#### AIM OF THE EXERCISE:
Below are entries; copy exactly the lines from the one with "none -> pink brick C6:E6 level 1" through the one with "none -> cyan brick J7:J9 level 1", both included, and leave out the rest.

*** Opening of INPUT FOR THIS TASK ***

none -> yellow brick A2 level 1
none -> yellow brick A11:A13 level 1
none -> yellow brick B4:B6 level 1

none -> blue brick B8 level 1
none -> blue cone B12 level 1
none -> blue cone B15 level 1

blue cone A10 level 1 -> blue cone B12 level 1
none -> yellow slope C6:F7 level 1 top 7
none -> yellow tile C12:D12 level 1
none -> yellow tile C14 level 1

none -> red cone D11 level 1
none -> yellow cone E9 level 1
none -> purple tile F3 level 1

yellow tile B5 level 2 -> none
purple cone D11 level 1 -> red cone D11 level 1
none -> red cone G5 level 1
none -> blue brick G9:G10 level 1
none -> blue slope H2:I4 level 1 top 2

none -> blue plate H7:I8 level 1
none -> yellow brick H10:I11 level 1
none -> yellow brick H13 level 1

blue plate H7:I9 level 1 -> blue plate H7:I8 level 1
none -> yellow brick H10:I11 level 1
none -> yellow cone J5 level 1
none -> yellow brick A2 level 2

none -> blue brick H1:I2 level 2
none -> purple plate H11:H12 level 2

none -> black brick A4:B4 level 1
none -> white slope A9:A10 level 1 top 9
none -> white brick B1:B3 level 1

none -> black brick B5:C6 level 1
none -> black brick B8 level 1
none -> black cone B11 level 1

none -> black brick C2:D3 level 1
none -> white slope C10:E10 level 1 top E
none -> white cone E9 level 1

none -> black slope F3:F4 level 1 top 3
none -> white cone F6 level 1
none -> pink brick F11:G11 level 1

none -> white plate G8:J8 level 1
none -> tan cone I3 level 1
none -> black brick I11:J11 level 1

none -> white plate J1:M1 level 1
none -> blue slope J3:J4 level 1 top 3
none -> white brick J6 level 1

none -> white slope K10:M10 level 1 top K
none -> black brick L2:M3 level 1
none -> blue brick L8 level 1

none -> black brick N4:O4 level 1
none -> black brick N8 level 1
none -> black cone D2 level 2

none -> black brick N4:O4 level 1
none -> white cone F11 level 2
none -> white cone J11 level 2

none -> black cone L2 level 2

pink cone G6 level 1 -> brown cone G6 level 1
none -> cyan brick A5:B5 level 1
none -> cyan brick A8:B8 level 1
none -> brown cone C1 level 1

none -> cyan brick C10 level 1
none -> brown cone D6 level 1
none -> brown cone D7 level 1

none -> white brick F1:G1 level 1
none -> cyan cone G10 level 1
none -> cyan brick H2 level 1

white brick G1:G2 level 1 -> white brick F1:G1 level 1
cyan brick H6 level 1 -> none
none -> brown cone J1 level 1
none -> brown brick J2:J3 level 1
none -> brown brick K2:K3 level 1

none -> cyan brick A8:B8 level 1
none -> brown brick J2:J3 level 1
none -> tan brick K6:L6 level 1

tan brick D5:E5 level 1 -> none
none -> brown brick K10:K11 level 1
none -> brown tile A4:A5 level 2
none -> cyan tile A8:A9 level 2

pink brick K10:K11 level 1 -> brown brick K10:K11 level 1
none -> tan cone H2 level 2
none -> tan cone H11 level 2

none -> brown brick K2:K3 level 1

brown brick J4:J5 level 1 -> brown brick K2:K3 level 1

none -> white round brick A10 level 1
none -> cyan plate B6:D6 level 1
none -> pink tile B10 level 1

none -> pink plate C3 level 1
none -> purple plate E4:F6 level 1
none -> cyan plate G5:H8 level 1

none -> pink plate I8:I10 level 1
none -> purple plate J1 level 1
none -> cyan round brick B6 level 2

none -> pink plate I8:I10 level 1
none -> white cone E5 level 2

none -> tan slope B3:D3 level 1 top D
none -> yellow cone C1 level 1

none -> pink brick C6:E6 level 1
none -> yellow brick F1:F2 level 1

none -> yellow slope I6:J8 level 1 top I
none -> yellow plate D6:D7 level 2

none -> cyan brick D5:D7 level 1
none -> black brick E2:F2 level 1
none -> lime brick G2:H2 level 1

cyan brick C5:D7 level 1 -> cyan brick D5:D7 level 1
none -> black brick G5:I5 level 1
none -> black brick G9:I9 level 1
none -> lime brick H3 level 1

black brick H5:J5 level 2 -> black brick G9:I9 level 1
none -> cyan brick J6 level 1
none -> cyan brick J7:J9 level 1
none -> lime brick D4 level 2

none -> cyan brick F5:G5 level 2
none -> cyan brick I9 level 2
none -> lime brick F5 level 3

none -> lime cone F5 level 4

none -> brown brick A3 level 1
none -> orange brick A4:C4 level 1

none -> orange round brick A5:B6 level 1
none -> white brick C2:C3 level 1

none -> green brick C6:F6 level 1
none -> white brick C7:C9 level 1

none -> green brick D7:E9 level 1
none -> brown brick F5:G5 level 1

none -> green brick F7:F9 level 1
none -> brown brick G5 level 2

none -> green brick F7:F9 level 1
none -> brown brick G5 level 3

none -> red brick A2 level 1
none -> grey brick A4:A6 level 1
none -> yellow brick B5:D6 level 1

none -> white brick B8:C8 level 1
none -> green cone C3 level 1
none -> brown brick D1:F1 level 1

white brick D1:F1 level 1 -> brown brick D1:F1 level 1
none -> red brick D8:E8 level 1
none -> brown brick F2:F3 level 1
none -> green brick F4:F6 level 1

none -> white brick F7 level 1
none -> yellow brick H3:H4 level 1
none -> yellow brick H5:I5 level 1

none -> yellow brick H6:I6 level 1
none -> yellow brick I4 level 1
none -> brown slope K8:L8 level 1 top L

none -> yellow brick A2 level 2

*** Close of INPUT FOR THIS TASK ***

#### SOLUTION TO THIS PROBLEM:
none -> pink brick C6:E6 level 1
none -> yellow brick F1:F2 level 1

none -> yellow slope I6:J8 level 1 top I
none -> yellow plate D6:D7 level 2

none -> cyan brick D5:D7 level 1
none -> black brick E2:F2 level 1
none -> lime brick G2:H2 level 1

cyan brick C5:D7 level 1 -> cyan brick D5:D7 level 1
none -> black brick G5:I5 level 1
none -> black brick G9:I9 level 1
none -> lime brick H3 level 1

black brick H5:J5 level 2 -> black brick G9:I9 level 1
none -> cyan brick J6 level 1
none -> cyan brick J7:J9 level 1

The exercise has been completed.